▶ Problem statement
Leave the pictures out. Retype exactly the lines below from the one containing "(427, 184) = (518, 499): white cone -> none" through the one containing "(705, 298) = (676, 161): none -> white fish", and no others.

_ _ _ _ _

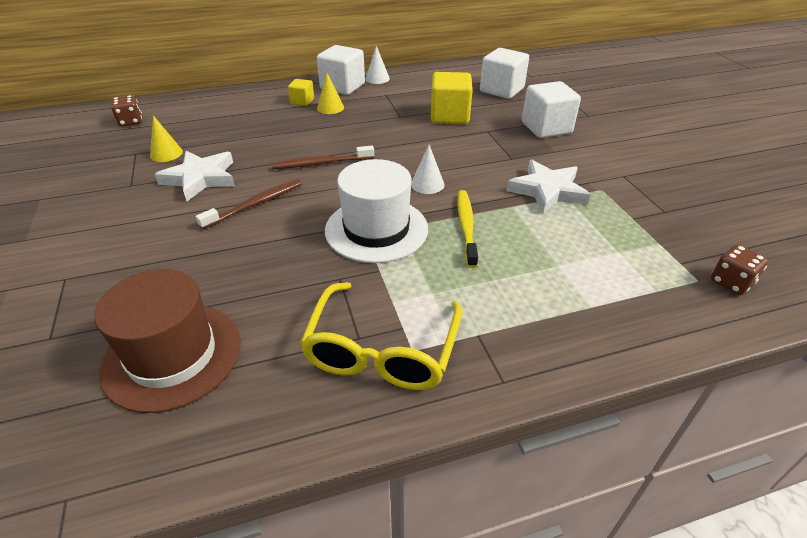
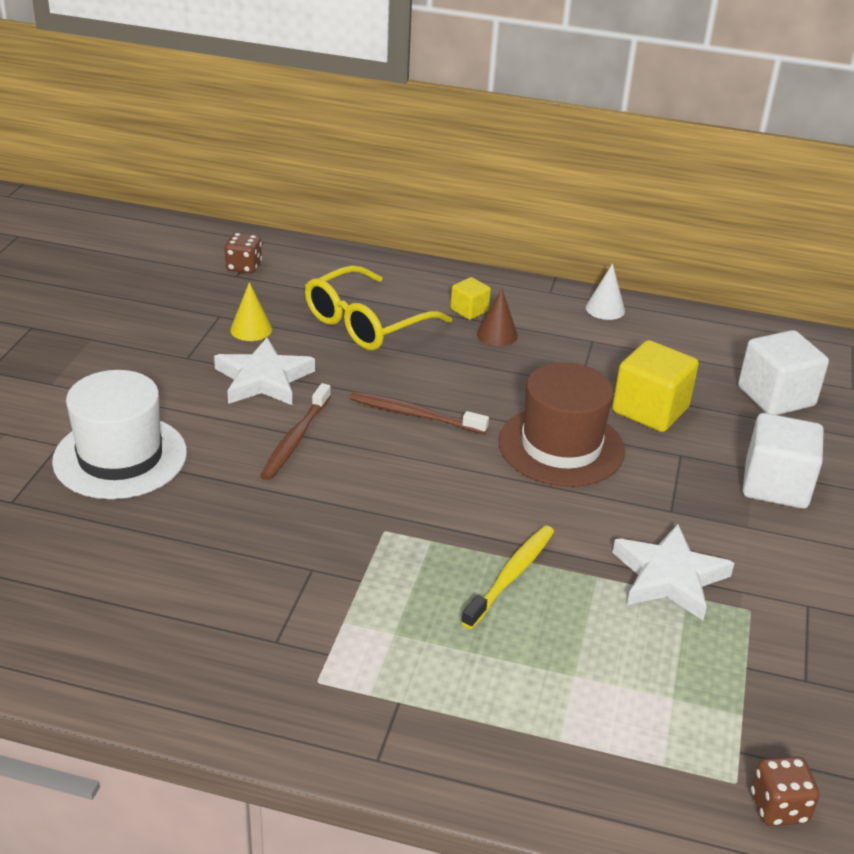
camera: 30 degrees right, 5 degrees down
(172, 355) = (98, 571): brown hat -> brown hat (561, 446)
(255, 204) = (295, 439): brown toothbrush -> brown toothbrush turned 120 degrees clockwise
(330, 108) = (497, 335): yellow cone -> brown cone
(342, 87) = (543, 305): white cube -> none
(376, 229) = (402, 530): white hat -> white hat (120, 457)
(382, 350) = (287, 665): yellow glasses -> yellow glasses (366, 323)
(427, 184) = (518, 499): white cone -> none

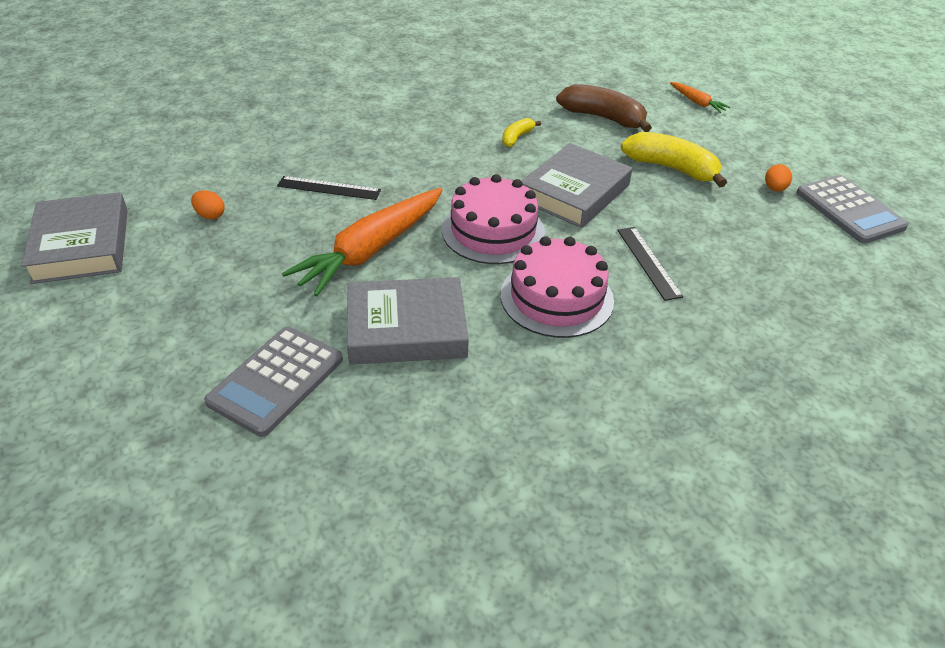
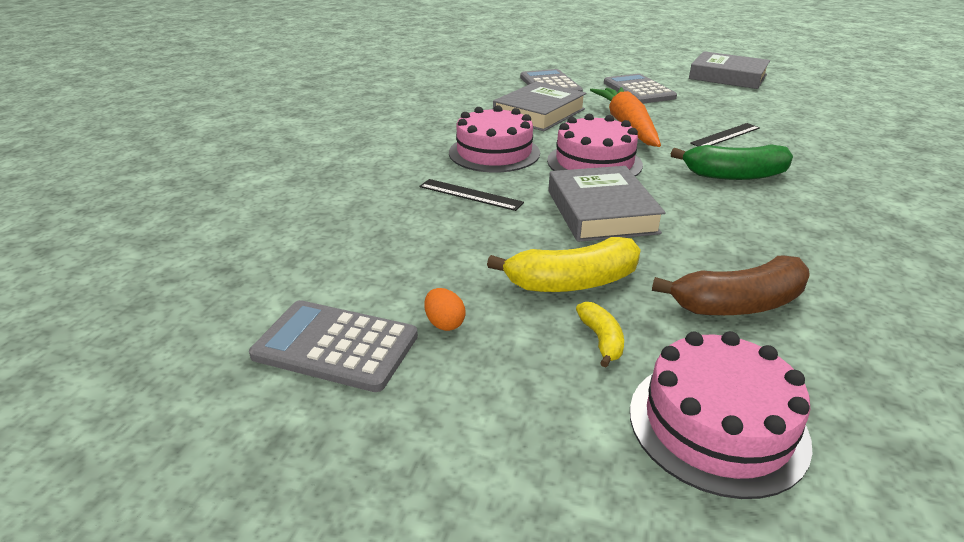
camera: 135 degrees right, 10 degrees down
(210, 215) = (727, 102): orange egg -> none
(222, 292) = (638, 90): none -> grey calculator
(423, 161) = (734, 175): none -> green banana
(517, 138) = (737, 229): yellow banana -> yellow banana (601, 339)
(697, 102) = (717, 425): orange carrot -> pink cake

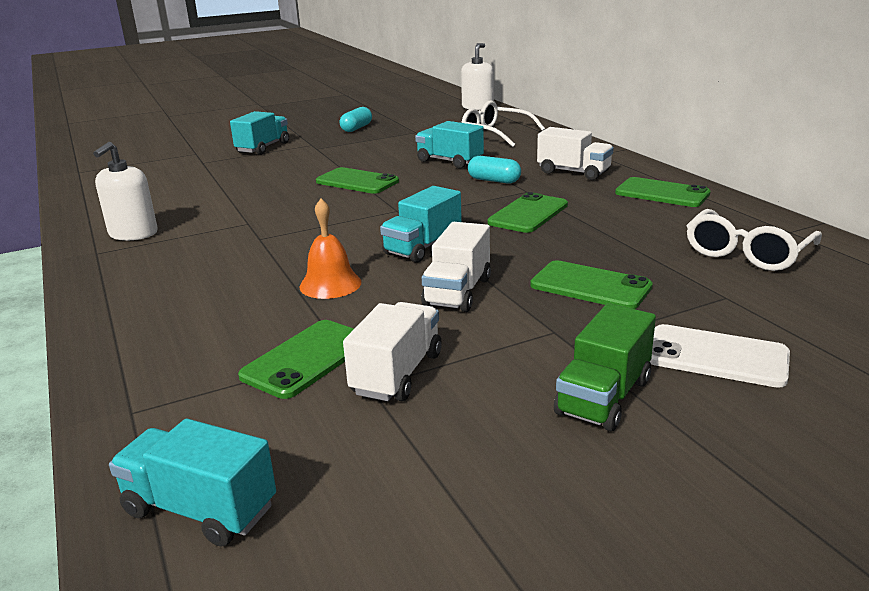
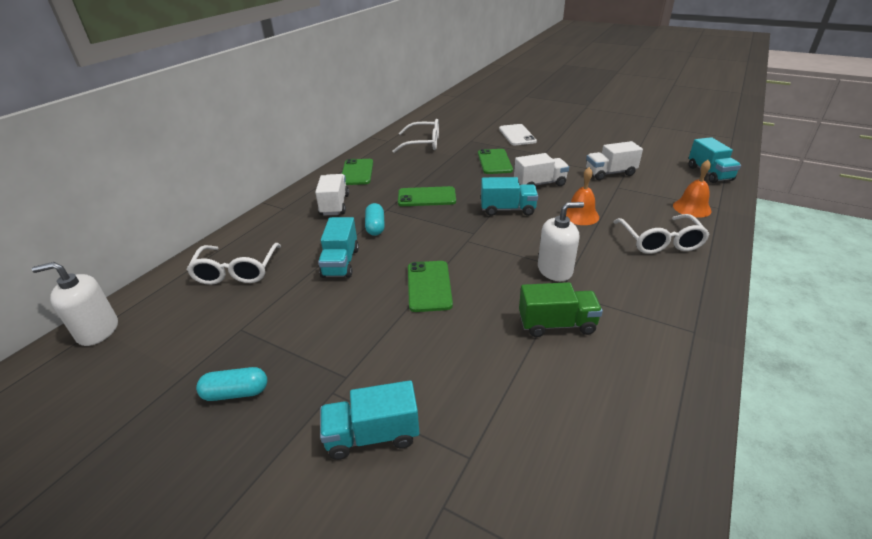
camera: 125 degrees left, 10 degrees up
(133, 234) = (652, 339): white soap dispenser -> white soap dispenser (555, 270)
(181, 383) = (692, 208): none -> orange bell
(191, 306) = (659, 241): none -> white glasses
(307, 359) = (634, 192): green phone -> none
(603, 397) = (565, 143): green truck -> green truck (556, 324)

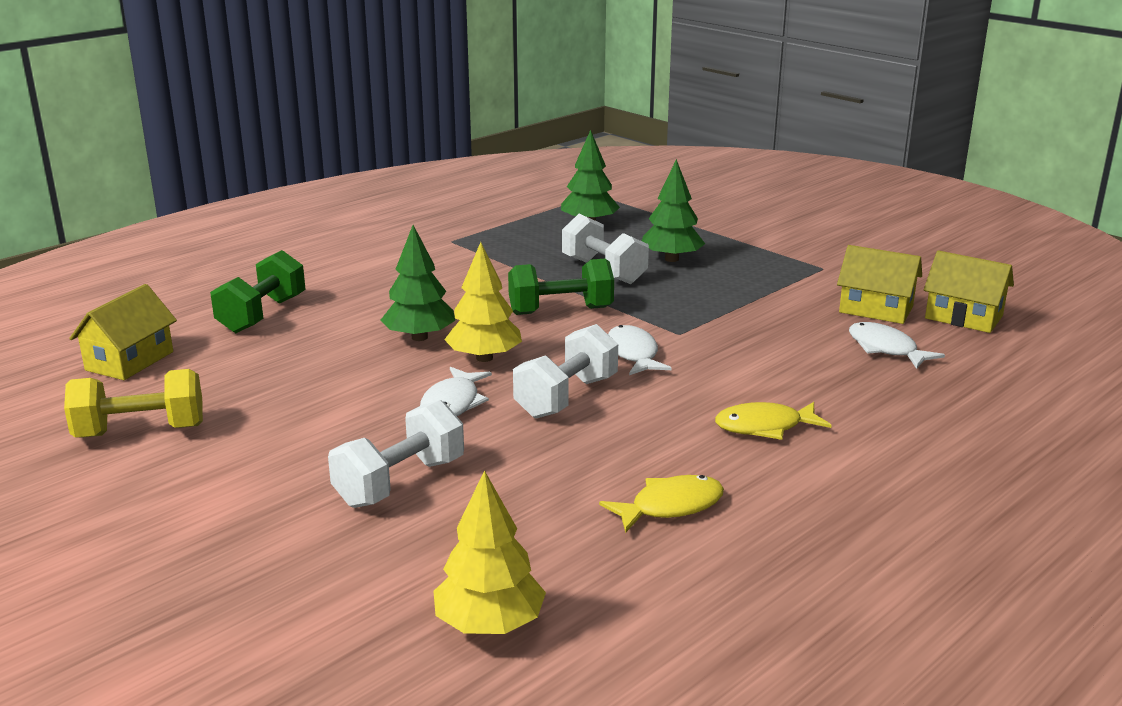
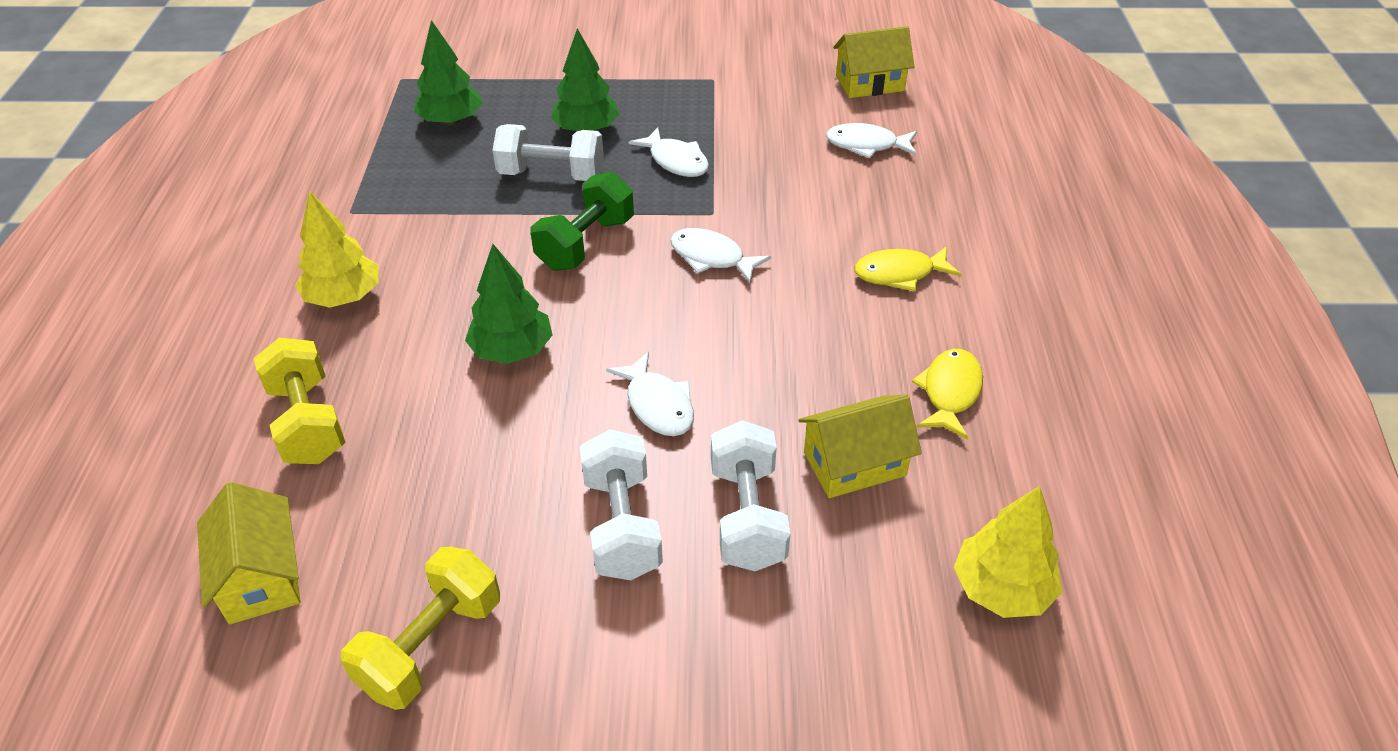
camera: 45 degrees left, 20 degrees up
(262, 315) = (308, 422): green dumbbell -> yellow dumbbell
(484, 358) = (605, 337): yellow tree -> yellow tree (344, 297)
(566, 397) = (732, 337): white dumbbell -> white dumbbell (622, 525)
(705, 298) = (676, 161): none -> white fish
(764, 427) = (899, 273): yellow fish -> yellow fish turned 45 degrees clockwise
(876, 309) = (807, 106): yellow house -> yellow house (854, 464)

_ _ _ _ _

▶ Response
(427, 184) = (518, 499): white cone -> none

camera: 135 degrees right, 10 degrees down
(210, 215) = (727, 102): orange egg -> none
(222, 292) = (638, 90): none -> grey calculator
(423, 161) = (734, 175): none -> green banana
(517, 138) = (737, 229): yellow banana -> yellow banana (601, 339)
(697, 102) = (717, 425): orange carrot -> pink cake

camera: 125 degrees left, 10 degrees up
(133, 234) = (652, 339): white soap dispenser -> white soap dispenser (555, 270)
(181, 383) = (692, 208): none -> orange bell
(191, 306) = (659, 241): none -> white glasses
(307, 359) = (634, 192): green phone -> none
(603, 397) = (565, 143): green truck -> green truck (556, 324)

camera: 45 degrees left, 20 degrees up
(262, 315) = (308, 422): green dumbbell -> yellow dumbbell
(484, 358) = (605, 337): yellow tree -> yellow tree (344, 297)
(566, 397) = (732, 337): white dumbbell -> white dumbbell (622, 525)
(705, 298) = (676, 161): none -> white fish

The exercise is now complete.